# About this exercise
All the lines below need to be transcribed exactly. Pictures get left out.

Object change descriptions:

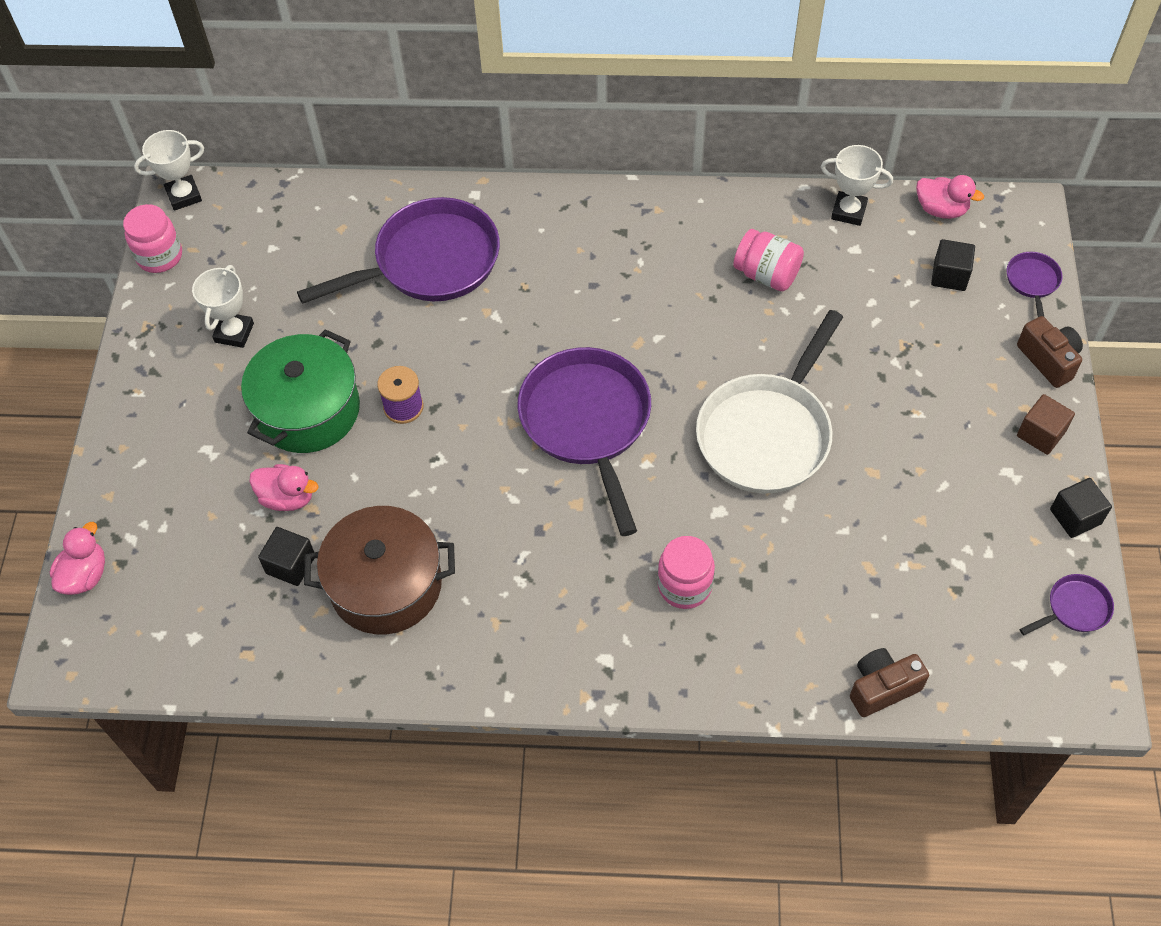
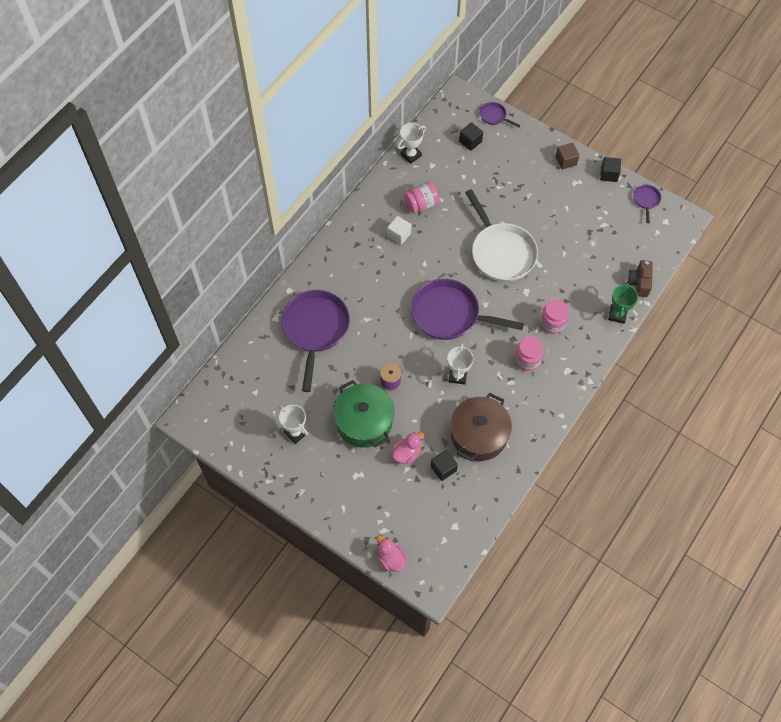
camera: 60 degrees left, 5 degrees up
(160, 256) = (222, 445): pink jar -> pink jar (527, 360)
(184, 196) = (190, 416): white trophy -> white trophy (458, 376)
(683, 275) = (399, 235): none -> white cube
(783, 685) = (617, 315): none -> green trophy
(941, 209) = (435, 122): pink duck -> none
(1048, 360) = (534, 136): brown camera -> none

# Reply to the exercise
camera: 60 degrees left, 5 degrees up
(160, 256) = (222, 445): pink jar -> pink jar (527, 360)
(184, 196) = (190, 416): white trophy -> white trophy (458, 376)
(683, 275) = (399, 235): none -> white cube
(783, 685) = (617, 315): none -> green trophy
(941, 209) = (435, 122): pink duck -> none
(1048, 360) = (534, 136): brown camera -> none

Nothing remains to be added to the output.